(Records drawn from a dataset)

========================================================================

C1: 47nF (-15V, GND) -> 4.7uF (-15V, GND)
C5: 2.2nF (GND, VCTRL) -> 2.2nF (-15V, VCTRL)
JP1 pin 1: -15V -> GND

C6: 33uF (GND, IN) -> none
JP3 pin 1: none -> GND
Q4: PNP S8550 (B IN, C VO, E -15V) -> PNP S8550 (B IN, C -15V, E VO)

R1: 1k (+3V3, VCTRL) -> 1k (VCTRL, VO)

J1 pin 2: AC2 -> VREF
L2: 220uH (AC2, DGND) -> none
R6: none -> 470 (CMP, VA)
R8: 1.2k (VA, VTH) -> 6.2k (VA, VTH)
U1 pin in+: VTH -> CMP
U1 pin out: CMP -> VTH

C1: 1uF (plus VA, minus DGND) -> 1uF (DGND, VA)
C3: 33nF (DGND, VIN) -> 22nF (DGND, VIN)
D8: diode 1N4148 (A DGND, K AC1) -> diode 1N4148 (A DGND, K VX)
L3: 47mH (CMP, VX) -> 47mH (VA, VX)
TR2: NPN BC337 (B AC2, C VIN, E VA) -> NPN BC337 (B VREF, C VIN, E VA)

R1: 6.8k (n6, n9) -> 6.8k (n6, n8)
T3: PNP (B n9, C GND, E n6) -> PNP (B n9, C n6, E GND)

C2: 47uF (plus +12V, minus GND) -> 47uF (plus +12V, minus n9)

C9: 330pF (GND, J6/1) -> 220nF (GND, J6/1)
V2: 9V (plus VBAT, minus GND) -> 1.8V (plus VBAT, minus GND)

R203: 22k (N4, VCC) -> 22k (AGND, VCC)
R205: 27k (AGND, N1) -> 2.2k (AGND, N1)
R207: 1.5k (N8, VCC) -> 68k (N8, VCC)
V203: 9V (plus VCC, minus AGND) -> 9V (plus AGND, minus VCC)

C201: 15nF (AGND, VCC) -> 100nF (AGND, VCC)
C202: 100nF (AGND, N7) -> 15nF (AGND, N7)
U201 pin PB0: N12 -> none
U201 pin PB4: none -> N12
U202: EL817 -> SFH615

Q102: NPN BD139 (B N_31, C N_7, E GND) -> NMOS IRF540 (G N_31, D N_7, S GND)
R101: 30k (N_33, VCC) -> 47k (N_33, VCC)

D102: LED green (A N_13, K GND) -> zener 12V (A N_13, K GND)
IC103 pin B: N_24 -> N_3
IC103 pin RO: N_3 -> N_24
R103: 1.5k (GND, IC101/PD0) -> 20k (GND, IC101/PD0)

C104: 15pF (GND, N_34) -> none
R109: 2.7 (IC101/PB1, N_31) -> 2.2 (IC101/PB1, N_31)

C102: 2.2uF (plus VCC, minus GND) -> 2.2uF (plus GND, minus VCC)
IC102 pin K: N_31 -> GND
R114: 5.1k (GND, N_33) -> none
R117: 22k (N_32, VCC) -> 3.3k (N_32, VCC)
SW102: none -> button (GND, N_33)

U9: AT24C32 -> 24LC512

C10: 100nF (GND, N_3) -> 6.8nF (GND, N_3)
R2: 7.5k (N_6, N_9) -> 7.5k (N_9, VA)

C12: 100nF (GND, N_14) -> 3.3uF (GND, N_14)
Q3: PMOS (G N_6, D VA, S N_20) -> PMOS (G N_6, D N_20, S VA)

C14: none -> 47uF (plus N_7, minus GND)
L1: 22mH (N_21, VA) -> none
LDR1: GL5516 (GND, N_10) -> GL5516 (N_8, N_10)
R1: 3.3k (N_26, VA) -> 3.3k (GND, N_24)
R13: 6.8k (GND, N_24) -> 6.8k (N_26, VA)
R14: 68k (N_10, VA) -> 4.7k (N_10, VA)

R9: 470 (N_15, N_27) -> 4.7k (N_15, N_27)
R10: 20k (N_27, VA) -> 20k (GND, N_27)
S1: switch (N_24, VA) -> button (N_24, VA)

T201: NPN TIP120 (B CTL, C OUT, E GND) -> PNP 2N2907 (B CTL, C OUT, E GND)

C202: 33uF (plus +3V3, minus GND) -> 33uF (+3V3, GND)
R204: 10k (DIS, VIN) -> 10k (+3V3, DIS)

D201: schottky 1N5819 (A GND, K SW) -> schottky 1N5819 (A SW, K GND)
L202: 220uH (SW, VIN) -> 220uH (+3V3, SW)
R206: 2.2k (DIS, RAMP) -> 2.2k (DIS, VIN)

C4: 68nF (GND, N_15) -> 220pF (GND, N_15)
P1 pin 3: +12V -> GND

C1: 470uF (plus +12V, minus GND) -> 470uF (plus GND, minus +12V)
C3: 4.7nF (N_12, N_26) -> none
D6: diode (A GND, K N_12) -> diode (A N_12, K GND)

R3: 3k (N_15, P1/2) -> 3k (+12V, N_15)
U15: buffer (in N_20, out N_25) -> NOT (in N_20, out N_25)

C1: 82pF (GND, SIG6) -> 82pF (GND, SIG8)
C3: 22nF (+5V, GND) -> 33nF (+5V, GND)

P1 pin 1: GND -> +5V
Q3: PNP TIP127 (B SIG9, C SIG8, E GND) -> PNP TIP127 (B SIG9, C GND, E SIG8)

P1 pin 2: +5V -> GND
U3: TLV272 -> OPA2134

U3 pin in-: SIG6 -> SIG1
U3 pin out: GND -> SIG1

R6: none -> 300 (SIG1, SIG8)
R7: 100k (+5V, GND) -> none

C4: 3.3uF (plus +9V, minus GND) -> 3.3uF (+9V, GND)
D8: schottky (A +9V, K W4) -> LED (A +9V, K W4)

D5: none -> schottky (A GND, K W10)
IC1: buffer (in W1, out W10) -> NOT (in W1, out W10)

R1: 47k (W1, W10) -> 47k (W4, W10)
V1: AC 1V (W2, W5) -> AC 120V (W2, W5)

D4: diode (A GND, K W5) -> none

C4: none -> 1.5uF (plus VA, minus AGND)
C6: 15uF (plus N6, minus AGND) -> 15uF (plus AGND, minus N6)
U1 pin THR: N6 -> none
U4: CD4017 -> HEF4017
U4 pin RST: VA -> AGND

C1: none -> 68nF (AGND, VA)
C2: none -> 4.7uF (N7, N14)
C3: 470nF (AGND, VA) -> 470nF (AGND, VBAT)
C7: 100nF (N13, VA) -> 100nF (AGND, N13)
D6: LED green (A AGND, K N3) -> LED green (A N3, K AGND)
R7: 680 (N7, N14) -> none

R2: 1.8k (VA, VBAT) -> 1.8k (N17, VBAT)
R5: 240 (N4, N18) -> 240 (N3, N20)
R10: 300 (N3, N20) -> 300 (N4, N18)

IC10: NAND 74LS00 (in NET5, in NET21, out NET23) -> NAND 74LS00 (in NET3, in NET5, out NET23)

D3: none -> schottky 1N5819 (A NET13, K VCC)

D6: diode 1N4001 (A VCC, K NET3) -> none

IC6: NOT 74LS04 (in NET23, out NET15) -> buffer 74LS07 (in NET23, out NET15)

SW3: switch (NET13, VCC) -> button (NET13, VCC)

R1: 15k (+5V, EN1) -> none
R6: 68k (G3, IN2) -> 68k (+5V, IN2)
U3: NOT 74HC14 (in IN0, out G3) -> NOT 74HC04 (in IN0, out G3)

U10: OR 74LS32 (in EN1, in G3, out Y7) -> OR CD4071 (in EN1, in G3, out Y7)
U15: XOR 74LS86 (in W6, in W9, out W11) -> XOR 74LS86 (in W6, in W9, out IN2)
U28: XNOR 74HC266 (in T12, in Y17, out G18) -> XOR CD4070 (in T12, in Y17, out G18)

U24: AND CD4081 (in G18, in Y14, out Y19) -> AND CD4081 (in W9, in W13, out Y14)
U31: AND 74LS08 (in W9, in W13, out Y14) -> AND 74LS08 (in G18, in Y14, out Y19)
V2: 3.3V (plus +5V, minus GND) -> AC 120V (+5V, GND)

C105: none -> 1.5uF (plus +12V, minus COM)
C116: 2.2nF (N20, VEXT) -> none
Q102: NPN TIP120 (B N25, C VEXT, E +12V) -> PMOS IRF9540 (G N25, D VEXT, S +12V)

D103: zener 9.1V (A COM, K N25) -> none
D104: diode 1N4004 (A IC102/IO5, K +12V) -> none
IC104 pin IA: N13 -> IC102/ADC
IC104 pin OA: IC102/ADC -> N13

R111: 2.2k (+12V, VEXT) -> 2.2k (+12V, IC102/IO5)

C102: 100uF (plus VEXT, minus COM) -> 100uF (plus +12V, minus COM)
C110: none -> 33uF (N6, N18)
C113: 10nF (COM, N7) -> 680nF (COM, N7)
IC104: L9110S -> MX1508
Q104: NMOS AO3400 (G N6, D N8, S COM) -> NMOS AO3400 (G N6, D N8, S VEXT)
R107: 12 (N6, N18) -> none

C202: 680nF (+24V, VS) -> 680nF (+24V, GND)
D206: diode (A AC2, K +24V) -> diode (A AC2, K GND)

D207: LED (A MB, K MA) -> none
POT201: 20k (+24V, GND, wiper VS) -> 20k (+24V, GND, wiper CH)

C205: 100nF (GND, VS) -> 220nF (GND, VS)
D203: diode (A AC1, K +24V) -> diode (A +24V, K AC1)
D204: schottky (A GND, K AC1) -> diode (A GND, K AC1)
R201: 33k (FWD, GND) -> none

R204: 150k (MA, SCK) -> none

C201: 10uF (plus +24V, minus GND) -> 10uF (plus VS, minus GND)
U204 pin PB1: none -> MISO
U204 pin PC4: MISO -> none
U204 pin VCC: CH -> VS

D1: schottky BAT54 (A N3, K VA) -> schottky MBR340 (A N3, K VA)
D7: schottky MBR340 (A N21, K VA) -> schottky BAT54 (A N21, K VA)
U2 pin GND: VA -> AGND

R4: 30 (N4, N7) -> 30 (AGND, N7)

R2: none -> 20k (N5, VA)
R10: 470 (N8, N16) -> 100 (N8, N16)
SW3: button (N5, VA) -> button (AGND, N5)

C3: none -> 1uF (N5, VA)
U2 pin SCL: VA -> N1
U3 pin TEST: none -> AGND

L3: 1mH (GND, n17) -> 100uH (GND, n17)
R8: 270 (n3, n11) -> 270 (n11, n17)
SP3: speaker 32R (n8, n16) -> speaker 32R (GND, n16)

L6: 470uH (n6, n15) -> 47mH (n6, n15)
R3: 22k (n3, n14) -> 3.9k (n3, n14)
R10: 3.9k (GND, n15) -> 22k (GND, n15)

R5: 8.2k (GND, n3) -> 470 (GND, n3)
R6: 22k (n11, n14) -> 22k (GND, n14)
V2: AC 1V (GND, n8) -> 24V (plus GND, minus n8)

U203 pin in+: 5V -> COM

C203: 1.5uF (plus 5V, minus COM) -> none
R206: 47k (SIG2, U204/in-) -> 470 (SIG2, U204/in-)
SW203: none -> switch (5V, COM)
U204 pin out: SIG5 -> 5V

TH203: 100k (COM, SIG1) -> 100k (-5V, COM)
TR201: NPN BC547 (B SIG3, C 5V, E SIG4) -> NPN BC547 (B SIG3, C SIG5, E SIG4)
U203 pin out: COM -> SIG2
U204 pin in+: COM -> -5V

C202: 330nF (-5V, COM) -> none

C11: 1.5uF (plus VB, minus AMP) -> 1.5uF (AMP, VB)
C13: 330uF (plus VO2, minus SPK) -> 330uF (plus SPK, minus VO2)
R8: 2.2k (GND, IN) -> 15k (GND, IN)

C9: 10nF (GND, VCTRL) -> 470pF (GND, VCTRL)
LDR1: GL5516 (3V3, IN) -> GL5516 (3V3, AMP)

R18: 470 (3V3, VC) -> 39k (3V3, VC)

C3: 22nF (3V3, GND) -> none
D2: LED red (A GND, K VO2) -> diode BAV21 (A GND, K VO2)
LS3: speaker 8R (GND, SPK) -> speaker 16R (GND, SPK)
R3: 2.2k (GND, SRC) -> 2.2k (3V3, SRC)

========================================================================

**EXERCISE:**
Answer with one number only: how many lines in the data contain the word "VCTRL"?

**WRITTEN ANSWER:**
3